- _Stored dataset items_

==*==

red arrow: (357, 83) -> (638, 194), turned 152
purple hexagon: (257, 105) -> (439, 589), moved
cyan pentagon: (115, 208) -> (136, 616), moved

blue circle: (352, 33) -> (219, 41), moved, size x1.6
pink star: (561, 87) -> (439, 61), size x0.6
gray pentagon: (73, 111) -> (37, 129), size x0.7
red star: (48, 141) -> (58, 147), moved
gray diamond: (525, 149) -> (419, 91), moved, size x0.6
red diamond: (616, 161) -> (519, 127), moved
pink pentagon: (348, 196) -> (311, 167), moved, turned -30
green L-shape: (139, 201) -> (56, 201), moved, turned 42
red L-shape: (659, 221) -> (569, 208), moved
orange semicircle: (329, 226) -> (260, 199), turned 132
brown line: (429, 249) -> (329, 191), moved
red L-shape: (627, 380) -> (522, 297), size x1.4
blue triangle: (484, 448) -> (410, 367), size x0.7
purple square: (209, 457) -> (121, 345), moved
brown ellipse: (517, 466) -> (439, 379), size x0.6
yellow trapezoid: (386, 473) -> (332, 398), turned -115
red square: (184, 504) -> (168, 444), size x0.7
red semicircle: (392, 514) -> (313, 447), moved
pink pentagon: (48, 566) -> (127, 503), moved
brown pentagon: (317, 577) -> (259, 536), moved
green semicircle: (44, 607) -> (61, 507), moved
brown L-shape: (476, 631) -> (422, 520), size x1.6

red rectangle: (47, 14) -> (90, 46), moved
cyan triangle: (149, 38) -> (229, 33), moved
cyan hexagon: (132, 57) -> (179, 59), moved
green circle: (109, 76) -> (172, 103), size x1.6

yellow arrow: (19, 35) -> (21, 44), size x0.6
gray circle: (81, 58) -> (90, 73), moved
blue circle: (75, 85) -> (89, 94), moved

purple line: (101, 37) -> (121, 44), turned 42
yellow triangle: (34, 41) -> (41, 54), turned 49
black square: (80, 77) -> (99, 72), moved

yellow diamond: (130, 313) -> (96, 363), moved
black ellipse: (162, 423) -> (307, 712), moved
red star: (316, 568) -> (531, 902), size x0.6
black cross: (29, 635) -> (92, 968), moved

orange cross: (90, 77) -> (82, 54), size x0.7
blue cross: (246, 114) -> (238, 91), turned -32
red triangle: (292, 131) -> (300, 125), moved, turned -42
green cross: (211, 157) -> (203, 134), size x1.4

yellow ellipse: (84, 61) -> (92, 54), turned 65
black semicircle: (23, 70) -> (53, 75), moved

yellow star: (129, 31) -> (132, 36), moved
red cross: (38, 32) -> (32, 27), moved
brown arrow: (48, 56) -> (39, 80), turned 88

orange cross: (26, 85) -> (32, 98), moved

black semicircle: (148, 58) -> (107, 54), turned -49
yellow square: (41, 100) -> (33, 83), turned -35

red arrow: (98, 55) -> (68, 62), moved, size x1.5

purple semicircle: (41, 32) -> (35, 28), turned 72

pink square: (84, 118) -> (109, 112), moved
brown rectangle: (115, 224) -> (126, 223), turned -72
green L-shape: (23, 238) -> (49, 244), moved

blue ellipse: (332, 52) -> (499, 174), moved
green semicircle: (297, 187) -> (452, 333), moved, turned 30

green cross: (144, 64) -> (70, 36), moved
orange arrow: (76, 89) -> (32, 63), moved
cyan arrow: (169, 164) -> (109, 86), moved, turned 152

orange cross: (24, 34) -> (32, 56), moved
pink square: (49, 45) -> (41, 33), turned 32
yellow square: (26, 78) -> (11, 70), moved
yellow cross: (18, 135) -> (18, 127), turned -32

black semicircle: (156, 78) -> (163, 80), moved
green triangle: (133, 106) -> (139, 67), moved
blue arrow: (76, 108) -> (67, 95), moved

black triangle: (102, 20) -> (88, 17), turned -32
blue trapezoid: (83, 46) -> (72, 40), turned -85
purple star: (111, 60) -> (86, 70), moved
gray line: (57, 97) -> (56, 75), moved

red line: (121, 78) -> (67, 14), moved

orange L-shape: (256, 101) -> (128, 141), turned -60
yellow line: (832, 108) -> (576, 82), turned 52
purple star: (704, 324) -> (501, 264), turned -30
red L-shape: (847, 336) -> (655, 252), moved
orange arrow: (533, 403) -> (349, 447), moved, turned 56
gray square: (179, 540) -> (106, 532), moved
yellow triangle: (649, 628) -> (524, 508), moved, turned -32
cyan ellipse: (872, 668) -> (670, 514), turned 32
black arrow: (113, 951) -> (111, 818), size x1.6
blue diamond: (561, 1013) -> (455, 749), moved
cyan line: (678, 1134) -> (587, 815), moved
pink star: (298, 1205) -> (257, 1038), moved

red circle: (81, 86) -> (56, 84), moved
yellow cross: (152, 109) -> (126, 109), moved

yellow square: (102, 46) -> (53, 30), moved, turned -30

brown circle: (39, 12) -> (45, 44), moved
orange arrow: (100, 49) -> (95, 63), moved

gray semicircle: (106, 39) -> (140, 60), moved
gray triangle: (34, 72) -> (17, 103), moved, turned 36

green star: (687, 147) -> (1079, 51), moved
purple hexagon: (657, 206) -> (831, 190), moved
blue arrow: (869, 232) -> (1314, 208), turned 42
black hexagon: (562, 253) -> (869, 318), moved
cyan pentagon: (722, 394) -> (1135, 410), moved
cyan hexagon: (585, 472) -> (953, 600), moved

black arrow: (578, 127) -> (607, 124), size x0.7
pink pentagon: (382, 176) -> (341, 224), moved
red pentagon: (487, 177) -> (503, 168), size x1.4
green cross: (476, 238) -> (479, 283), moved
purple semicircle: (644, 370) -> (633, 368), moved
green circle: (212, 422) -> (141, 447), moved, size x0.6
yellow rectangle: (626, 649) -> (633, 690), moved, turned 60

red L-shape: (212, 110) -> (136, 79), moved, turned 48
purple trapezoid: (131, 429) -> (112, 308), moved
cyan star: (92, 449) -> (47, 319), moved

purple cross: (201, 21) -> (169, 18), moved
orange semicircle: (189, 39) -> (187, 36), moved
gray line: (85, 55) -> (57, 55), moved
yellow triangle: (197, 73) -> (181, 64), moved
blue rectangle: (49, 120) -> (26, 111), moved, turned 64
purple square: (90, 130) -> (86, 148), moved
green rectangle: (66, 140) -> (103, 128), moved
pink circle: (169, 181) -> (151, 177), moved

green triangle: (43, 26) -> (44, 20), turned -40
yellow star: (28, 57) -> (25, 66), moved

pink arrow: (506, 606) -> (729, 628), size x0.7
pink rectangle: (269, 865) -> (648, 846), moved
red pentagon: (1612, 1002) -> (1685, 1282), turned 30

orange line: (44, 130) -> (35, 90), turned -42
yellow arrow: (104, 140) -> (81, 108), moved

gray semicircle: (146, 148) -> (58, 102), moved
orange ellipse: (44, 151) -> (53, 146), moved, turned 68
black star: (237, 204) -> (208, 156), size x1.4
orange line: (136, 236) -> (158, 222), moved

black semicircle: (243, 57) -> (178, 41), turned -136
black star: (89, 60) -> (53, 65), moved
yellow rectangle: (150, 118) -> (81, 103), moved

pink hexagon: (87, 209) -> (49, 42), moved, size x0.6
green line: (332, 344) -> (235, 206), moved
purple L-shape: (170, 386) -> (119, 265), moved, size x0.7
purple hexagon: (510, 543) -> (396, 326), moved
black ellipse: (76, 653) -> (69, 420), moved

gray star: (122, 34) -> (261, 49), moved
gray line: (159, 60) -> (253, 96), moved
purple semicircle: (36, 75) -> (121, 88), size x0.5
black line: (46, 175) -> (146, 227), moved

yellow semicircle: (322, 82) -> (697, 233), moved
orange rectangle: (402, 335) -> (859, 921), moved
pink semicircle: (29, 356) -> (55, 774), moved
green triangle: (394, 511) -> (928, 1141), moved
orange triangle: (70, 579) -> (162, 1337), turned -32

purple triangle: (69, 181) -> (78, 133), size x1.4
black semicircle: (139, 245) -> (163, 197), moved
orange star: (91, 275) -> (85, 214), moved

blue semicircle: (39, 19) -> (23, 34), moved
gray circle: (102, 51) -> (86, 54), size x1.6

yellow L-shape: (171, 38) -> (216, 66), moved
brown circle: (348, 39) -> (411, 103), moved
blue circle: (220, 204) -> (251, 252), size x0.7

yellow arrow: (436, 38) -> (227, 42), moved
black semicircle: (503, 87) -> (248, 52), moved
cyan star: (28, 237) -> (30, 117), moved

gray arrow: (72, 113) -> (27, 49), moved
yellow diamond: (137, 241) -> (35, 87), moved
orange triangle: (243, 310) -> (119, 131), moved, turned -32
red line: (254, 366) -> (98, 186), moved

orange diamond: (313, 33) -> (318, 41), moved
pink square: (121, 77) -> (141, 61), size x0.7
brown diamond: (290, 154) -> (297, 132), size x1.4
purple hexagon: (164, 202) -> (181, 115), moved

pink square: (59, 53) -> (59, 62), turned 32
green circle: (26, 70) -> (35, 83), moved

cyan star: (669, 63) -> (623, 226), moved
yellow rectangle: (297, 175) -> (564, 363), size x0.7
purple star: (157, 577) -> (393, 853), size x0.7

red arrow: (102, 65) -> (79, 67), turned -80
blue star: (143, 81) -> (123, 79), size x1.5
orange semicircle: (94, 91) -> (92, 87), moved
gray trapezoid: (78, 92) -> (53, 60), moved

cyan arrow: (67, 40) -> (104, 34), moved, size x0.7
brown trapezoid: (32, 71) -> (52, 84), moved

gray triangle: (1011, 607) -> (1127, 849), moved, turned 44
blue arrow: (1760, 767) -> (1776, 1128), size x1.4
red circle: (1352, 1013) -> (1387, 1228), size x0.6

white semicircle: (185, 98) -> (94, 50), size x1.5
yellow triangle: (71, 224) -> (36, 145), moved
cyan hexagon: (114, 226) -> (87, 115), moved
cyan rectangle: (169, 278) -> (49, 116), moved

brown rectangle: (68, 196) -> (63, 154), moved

==*==

Restate the data word for word. Begin at its first line, end at the line that contains "red L-shape: (627, 380)", and include both.

- _WRITTEN RESPONSE_
red arrow: (357, 83) -> (638, 194), turned 152
purple hexagon: (257, 105) -> (439, 589), moved
cyan pentagon: (115, 208) -> (136, 616), moved

blue circle: (352, 33) -> (219, 41), moved, size x1.6
pink star: (561, 87) -> (439, 61), size x0.6
gray pentagon: (73, 111) -> (37, 129), size x0.7
red star: (48, 141) -> (58, 147), moved
gray diamond: (525, 149) -> (419, 91), moved, size x0.6
red diamond: (616, 161) -> (519, 127), moved
pink pentagon: (348, 196) -> (311, 167), moved, turned -30
green L-shape: (139, 201) -> (56, 201), moved, turned 42
red L-shape: (659, 221) -> (569, 208), moved
orange semicircle: (329, 226) -> (260, 199), turned 132
brown line: (429, 249) -> (329, 191), moved
red L-shape: (627, 380) -> (522, 297), size x1.4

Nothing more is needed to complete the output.